• HOW TO COMPLETE THIS TASK
Please repeat exactly the lines from the one containing "turquoise spinning top" through the last line of the records below, both included, and leave out any pictures.

DATA EXTRACTS section start

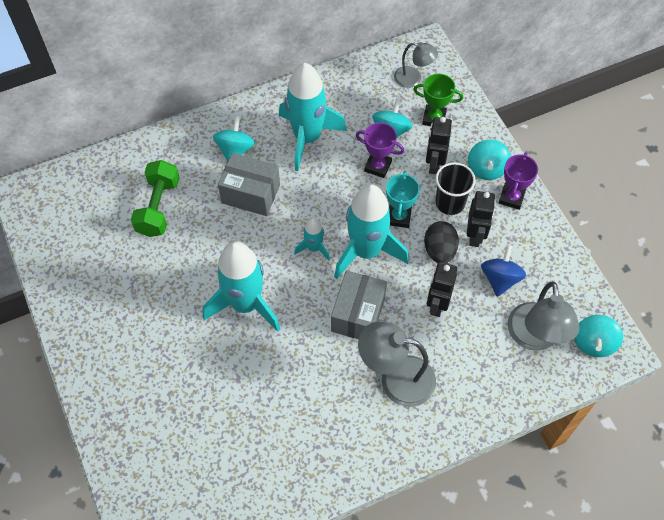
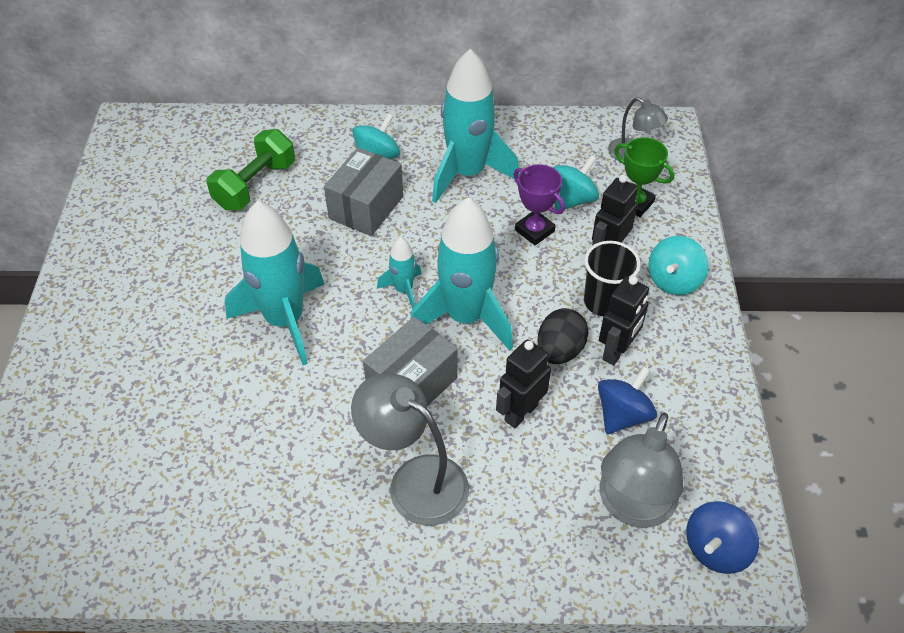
camera: 25 degrees right, 10 degrees down
grey box [218,153,280,216] -> grey box turned 75 degrees clockwise [324,147,403,236]
turquoise trophy [386,171,420,228] -> none
purple trophy [499,152,538,210] -> none
turquoise spinning top [574,315,623,357] -> blue spinning top [686,501,759,574]

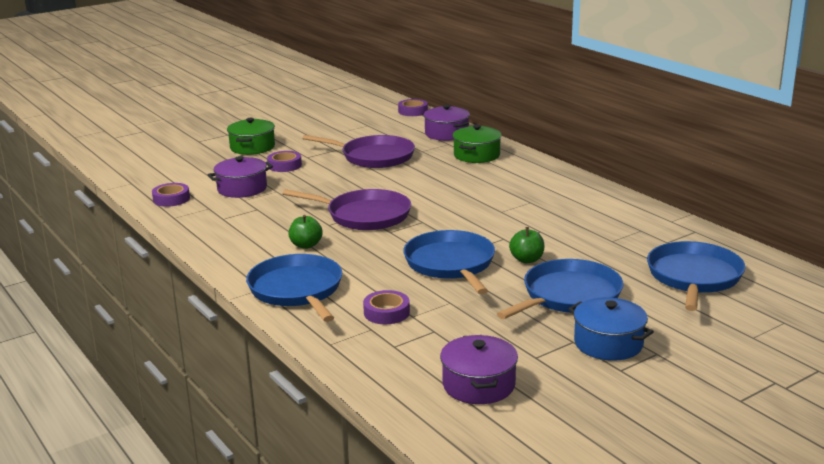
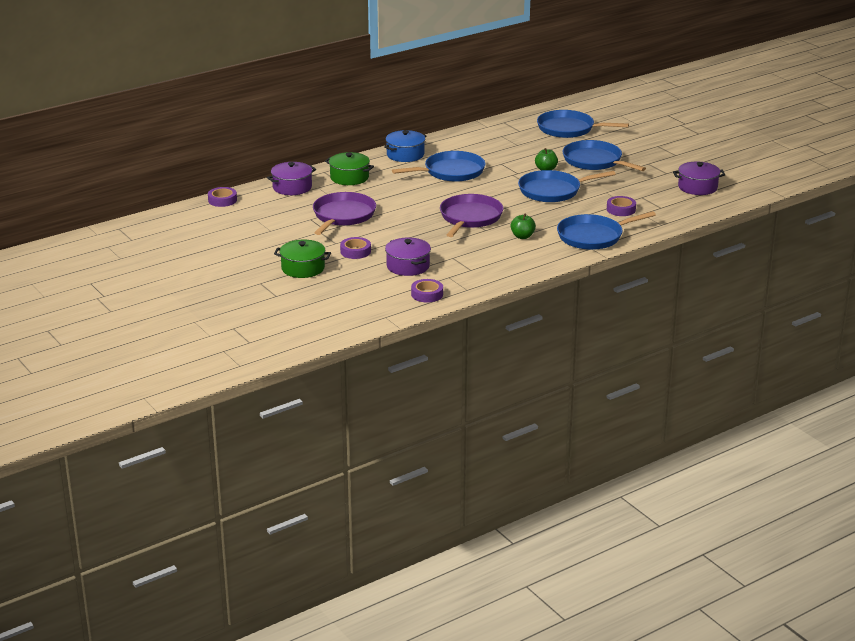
camera: 90 degrees left, 5 degrees up
blue pot [569,297,654,361] -> blue pot moved to [384,130,426,162]
none -> blue pan [392,151,485,182]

DATA EXTRACTS section end

• ANSWER AREA
turquoise spinning top [574,315,623,357] -> blue spinning top [686,501,759,574]

camera: 90 degrees left, 5 degrees up
blue pot [569,297,654,361] -> blue pot moved to [384,130,426,162]
none -> blue pan [392,151,485,182]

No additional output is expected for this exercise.